Edit tracking data
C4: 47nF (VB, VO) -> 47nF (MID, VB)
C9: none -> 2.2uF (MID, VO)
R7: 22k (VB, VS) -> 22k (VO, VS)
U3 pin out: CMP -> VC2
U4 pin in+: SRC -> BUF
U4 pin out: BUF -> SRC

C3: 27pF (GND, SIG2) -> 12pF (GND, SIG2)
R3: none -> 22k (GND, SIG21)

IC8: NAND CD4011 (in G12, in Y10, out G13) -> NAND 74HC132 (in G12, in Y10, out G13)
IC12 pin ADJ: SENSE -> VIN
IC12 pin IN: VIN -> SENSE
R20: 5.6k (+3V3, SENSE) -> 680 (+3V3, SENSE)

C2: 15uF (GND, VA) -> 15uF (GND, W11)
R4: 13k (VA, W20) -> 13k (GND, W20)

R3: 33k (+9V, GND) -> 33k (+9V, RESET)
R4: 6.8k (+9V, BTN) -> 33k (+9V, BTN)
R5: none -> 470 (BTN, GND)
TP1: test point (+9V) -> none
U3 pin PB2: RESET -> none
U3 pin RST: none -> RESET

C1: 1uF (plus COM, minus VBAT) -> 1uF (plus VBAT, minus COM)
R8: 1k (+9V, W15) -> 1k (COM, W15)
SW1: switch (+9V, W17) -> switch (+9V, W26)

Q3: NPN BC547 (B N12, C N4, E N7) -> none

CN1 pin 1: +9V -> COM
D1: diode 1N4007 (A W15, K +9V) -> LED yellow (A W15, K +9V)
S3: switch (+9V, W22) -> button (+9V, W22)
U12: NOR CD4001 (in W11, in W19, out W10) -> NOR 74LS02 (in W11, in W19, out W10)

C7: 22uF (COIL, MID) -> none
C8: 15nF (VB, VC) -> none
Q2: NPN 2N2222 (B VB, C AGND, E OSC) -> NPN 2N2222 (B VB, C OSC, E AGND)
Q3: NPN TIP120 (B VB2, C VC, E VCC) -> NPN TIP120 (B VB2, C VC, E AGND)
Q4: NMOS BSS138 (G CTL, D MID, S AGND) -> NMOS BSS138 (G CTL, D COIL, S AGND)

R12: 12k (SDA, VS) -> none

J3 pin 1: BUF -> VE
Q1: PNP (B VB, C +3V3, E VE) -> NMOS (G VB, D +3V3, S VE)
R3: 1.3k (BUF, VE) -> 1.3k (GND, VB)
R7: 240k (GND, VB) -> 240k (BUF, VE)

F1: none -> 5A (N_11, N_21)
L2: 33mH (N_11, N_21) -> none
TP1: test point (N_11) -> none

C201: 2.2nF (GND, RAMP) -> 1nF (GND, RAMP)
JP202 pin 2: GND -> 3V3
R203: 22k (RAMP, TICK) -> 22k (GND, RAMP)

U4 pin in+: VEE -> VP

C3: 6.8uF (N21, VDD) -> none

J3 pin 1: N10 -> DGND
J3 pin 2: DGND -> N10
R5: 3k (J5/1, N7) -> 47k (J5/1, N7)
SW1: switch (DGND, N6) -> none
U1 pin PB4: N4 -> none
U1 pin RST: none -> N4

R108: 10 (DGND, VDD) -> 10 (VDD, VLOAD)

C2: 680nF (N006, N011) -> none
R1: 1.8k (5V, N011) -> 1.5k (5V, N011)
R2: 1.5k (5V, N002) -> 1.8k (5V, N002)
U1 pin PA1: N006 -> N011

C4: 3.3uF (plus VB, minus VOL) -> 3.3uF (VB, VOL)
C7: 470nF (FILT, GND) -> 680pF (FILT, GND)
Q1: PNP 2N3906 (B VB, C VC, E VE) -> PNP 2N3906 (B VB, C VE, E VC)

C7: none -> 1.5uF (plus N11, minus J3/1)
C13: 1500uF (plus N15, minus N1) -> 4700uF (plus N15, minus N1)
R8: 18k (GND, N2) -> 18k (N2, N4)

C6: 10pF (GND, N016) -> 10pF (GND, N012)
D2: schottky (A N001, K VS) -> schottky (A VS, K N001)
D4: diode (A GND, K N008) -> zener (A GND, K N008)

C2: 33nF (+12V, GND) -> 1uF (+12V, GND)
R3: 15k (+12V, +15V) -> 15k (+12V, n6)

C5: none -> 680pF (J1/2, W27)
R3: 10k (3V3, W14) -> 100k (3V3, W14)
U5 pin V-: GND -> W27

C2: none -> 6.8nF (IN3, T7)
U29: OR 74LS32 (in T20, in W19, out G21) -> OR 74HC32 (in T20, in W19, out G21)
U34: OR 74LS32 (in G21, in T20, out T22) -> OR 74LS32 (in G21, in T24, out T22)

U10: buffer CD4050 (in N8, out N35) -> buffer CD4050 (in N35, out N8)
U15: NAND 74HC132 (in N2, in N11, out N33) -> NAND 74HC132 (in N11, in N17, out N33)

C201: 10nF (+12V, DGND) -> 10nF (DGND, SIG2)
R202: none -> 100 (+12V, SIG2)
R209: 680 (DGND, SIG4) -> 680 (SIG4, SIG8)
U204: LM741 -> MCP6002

**Exercise description:**
Take the entries above and repeat them. Alter nothing.

**Result of the exercise:**
C4: 47nF (VB, VO) -> 47nF (MID, VB)
C9: none -> 2.2uF (MID, VO)
R7: 22k (VB, VS) -> 22k (VO, VS)
U3 pin out: CMP -> VC2
U4 pin in+: SRC -> BUF
U4 pin out: BUF -> SRC

C3: 27pF (GND, SIG2) -> 12pF (GND, SIG2)
R3: none -> 22k (GND, SIG21)

IC8: NAND CD4011 (in G12, in Y10, out G13) -> NAND 74HC132 (in G12, in Y10, out G13)
IC12 pin ADJ: SENSE -> VIN
IC12 pin IN: VIN -> SENSE
R20: 5.6k (+3V3, SENSE) -> 680 (+3V3, SENSE)

C2: 15uF (GND, VA) -> 15uF (GND, W11)
R4: 13k (VA, W20) -> 13k (GND, W20)

R3: 33k (+9V, GND) -> 33k (+9V, RESET)
R4: 6.8k (+9V, BTN) -> 33k (+9V, BTN)
R5: none -> 470 (BTN, GND)
TP1: test point (+9V) -> none
U3 pin PB2: RESET -> none
U3 pin RST: none -> RESET

C1: 1uF (plus COM, minus VBAT) -> 1uF (plus VBAT, minus COM)
R8: 1k (+9V, W15) -> 1k (COM, W15)
SW1: switch (+9V, W17) -> switch (+9V, W26)

Q3: NPN BC547 (B N12, C N4, E N7) -> none

CN1 pin 1: +9V -> COM
D1: diode 1N4007 (A W15, K +9V) -> LED yellow (A W15, K +9V)
S3: switch (+9V, W22) -> button (+9V, W22)
U12: NOR CD4001 (in W11, in W19, out W10) -> NOR 74LS02 (in W11, in W19, out W10)

C7: 22uF (COIL, MID) -> none
C8: 15nF (VB, VC) -> none
Q2: NPN 2N2222 (B VB, C AGND, E OSC) -> NPN 2N2222 (B VB, C OSC, E AGND)
Q3: NPN TIP120 (B VB2, C VC, E VCC) -> NPN TIP120 (B VB2, C VC, E AGND)
Q4: NMOS BSS138 (G CTL, D MID, S AGND) -> NMOS BSS138 (G CTL, D COIL, S AGND)

R12: 12k (SDA, VS) -> none

J3 pin 1: BUF -> VE
Q1: PNP (B VB, C +3V3, E VE) -> NMOS (G VB, D +3V3, S VE)
R3: 1.3k (BUF, VE) -> 1.3k (GND, VB)
R7: 240k (GND, VB) -> 240k (BUF, VE)

F1: none -> 5A (N_11, N_21)
L2: 33mH (N_11, N_21) -> none
TP1: test point (N_11) -> none

C201: 2.2nF (GND, RAMP) -> 1nF (GND, RAMP)
JP202 pin 2: GND -> 3V3
R203: 22k (RAMP, TICK) -> 22k (GND, RAMP)

U4 pin in+: VEE -> VP

C3: 6.8uF (N21, VDD) -> none

J3 pin 1: N10 -> DGND
J3 pin 2: DGND -> N10
R5: 3k (J5/1, N7) -> 47k (J5/1, N7)
SW1: switch (DGND, N6) -> none
U1 pin PB4: N4 -> none
U1 pin RST: none -> N4

R108: 10 (DGND, VDD) -> 10 (VDD, VLOAD)

C2: 680nF (N006, N011) -> none
R1: 1.8k (5V, N011) -> 1.5k (5V, N011)
R2: 1.5k (5V, N002) -> 1.8k (5V, N002)
U1 pin PA1: N006 -> N011

C4: 3.3uF (plus VB, minus VOL) -> 3.3uF (VB, VOL)
C7: 470nF (FILT, GND) -> 680pF (FILT, GND)
Q1: PNP 2N3906 (B VB, C VC, E VE) -> PNP 2N3906 (B VB, C VE, E VC)

C7: none -> 1.5uF (plus N11, minus J3/1)
C13: 1500uF (plus N15, minus N1) -> 4700uF (plus N15, minus N1)
R8: 18k (GND, N2) -> 18k (N2, N4)

C6: 10pF (GND, N016) -> 10pF (GND, N012)
D2: schottky (A N001, K VS) -> schottky (A VS, K N001)
D4: diode (A GND, K N008) -> zener (A GND, K N008)

C2: 33nF (+12V, GND) -> 1uF (+12V, GND)
R3: 15k (+12V, +15V) -> 15k (+12V, n6)

C5: none -> 680pF (J1/2, W27)
R3: 10k (3V3, W14) -> 100k (3V3, W14)
U5 pin V-: GND -> W27

C2: none -> 6.8nF (IN3, T7)
U29: OR 74LS32 (in T20, in W19, out G21) -> OR 74HC32 (in T20, in W19, out G21)
U34: OR 74LS32 (in G21, in T20, out T22) -> OR 74LS32 (in G21, in T24, out T22)

U10: buffer CD4050 (in N8, out N35) -> buffer CD4050 (in N35, out N8)
U15: NAND 74HC132 (in N2, in N11, out N33) -> NAND 74HC132 (in N11, in N17, out N33)

C201: 10nF (+12V, DGND) -> 10nF (DGND, SIG2)
R202: none -> 100 (+12V, SIG2)
R209: 680 (DGND, SIG4) -> 680 (SIG4, SIG8)
U204: LM741 -> MCP6002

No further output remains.